Edit tracking data
== == ==
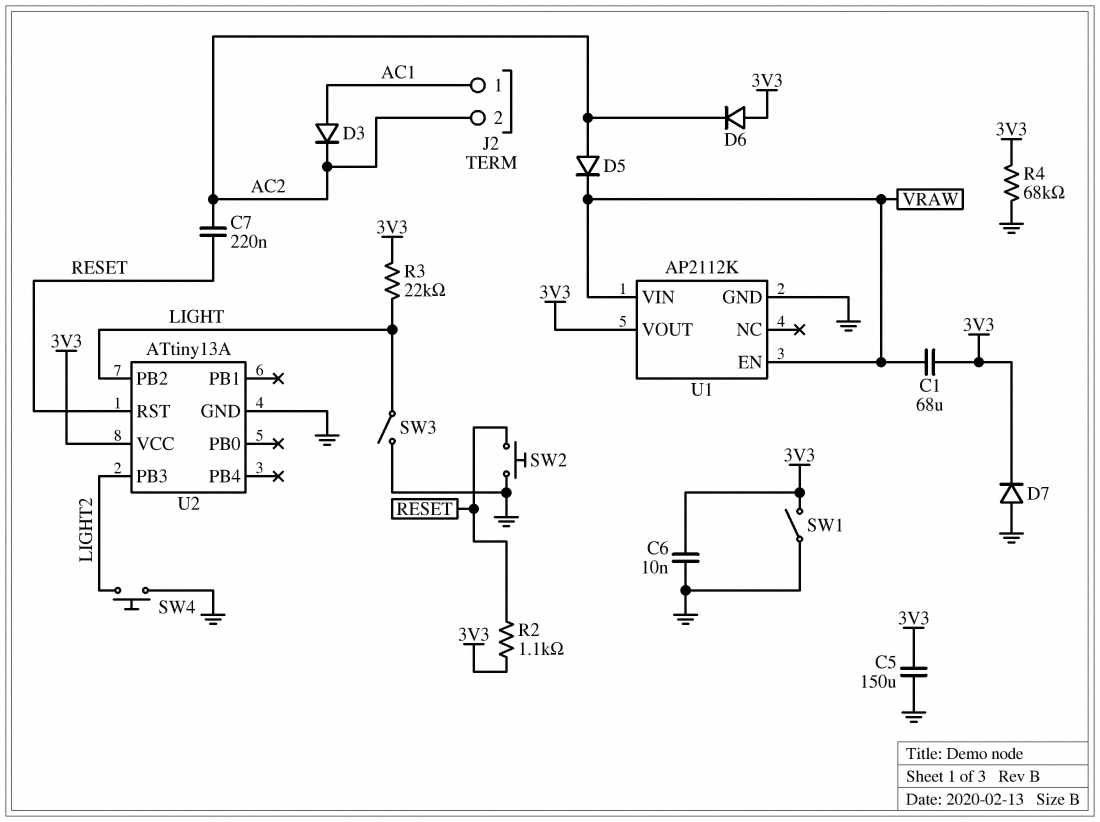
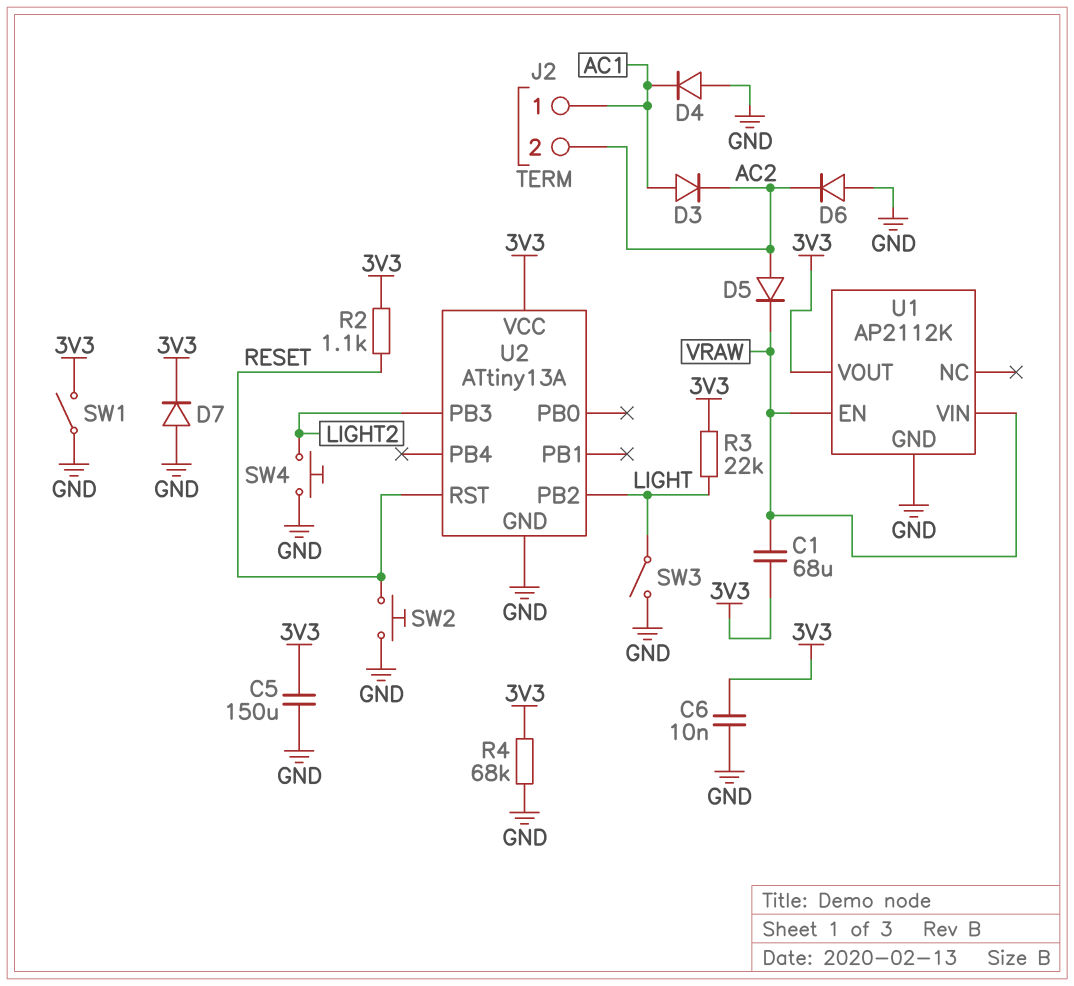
C7: 220nF (AC2, RESET) -> none
D4: none -> diode (A GND, K AC1)
D6: diode (A 3V3, K AC2) -> diode (A GND, K AC2)

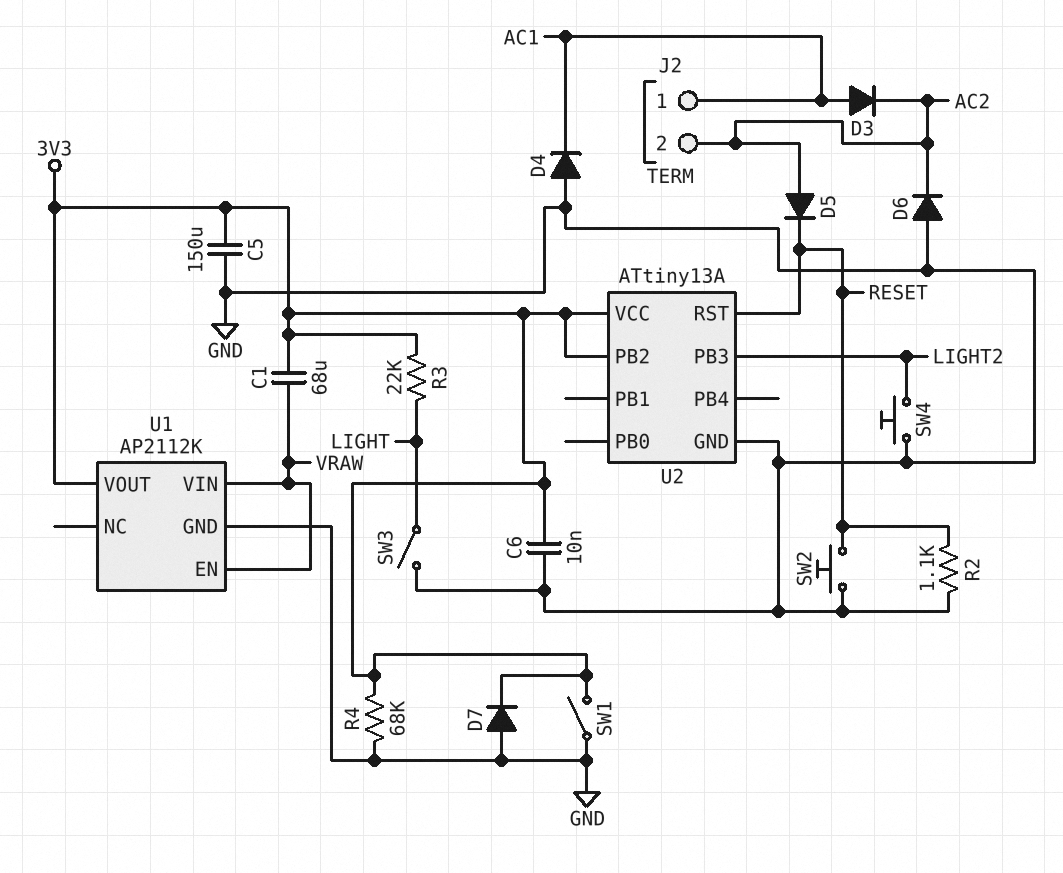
D5: diode (A AC2, K VRAW) -> diode (A AC2, K RESET)
R2: 1.1k (3V3, RESET) -> 1.1k (GND, RESET)
U2 pin PB2: LIGHT -> 3V3

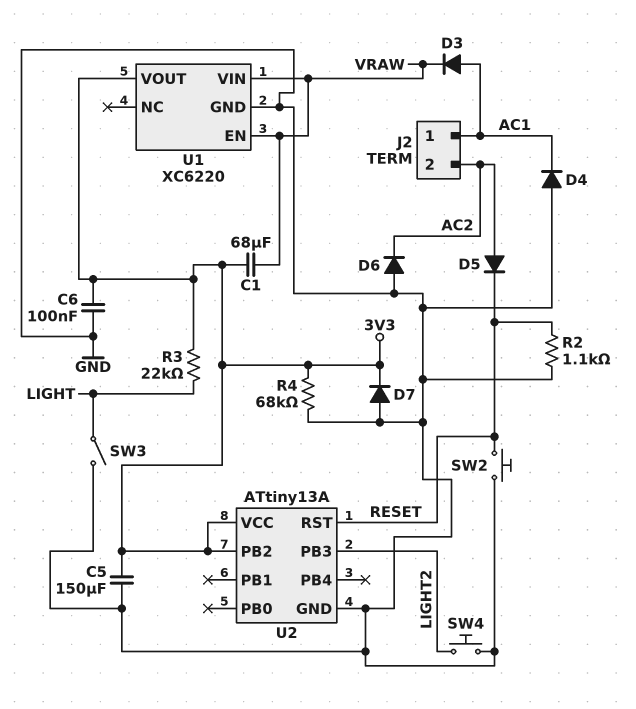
C6: 10nF (3V3, GND) -> 100nF (3V3, GND)
D3: diode (A AC1, K AC2) -> diode (A AC1, K VRAW)
SW1: switch (3V3, GND) -> none
U1: AP2112K -> XC6220

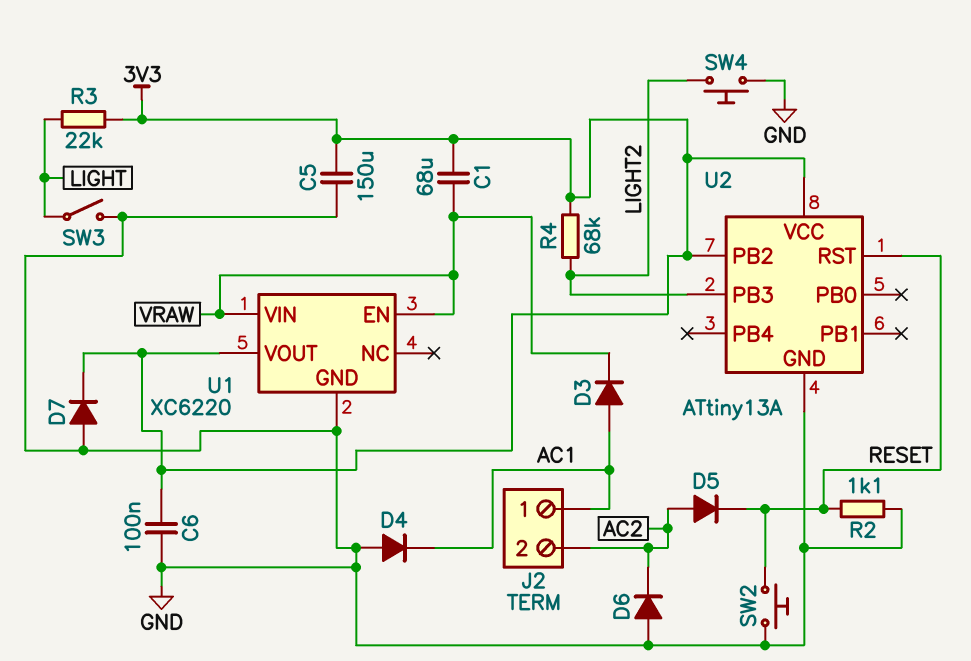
R4: 68k (3V3, GND) -> 68k (3V3, LIGHT2)

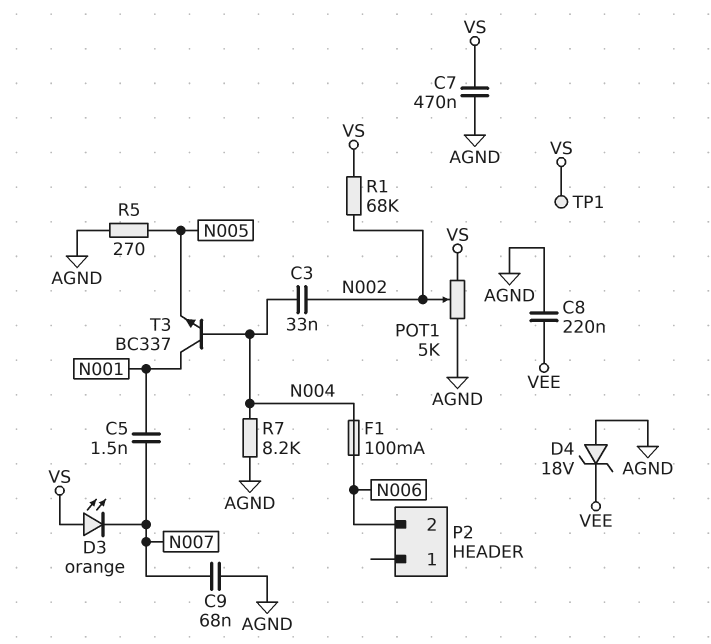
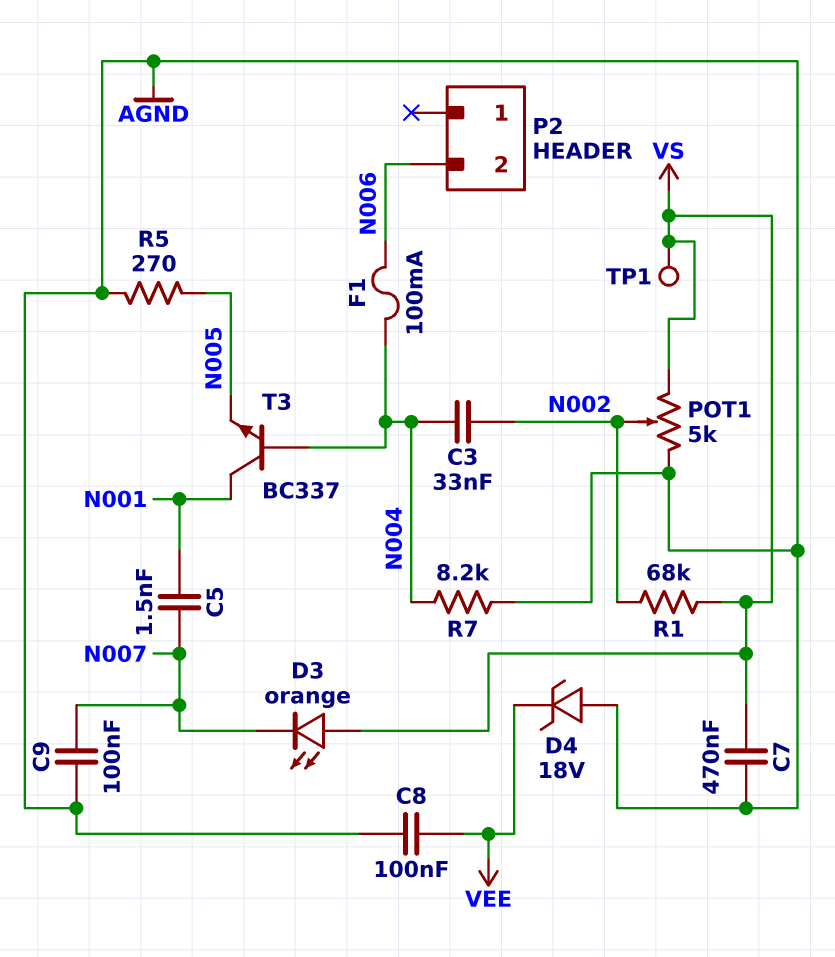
C8: 220nF (AGND, VEE) -> 100nF (AGND, VEE)
C9: 68nF (AGND, N007) -> 100nF (AGND, N007)

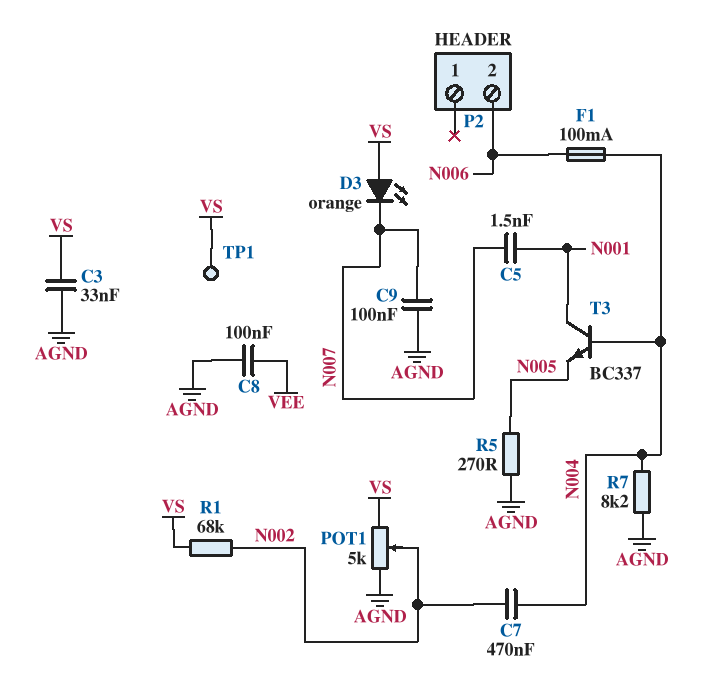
C3: 33nF (N002, N004) -> 33nF (AGND, VS)
C7: 470nF (AGND, VS) -> 470nF (N002, N004)
D4: zener 18V (A AGND, K VEE) -> none

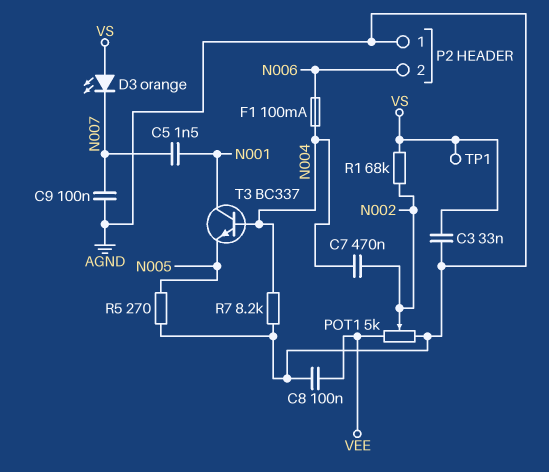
P2 pin 1: none -> AGND
POT1: 5k (AGND, VS, wiper N002) -> 5k (AGND, VEE, wiper N002)

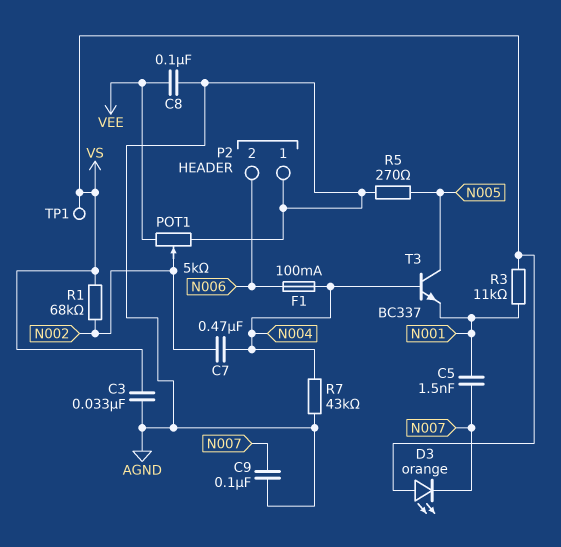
R3: none -> 11k (N001, VS)
R7: 8.2k (AGND, N004) -> 43k (AGND, N004)
T3: NPN BC337 (B N004, C N001, E N005) -> NPN BC337 (B N004, C N005, E N001)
== == ==
- _Try it_:
Retype, exactly as written, each line from the one containing "C9: 68nF (AGND, N007) -> 100nF (AGND, N007)" through the end of the data above, and leave out every picture.

- _Response for this exercise_:
C9: 68nF (AGND, N007) -> 100nF (AGND, N007)

C3: 33nF (N002, N004) -> 33nF (AGND, VS)
C7: 470nF (AGND, VS) -> 470nF (N002, N004)
D4: zener 18V (A AGND, K VEE) -> none

P2 pin 1: none -> AGND
POT1: 5k (AGND, VS, wiper N002) -> 5k (AGND, VEE, wiper N002)

R3: none -> 11k (N001, VS)
R7: 8.2k (AGND, N004) -> 43k (AGND, N004)
T3: NPN BC337 (B N004, C N001, E N005) -> NPN BC337 (B N004, C N005, E N001)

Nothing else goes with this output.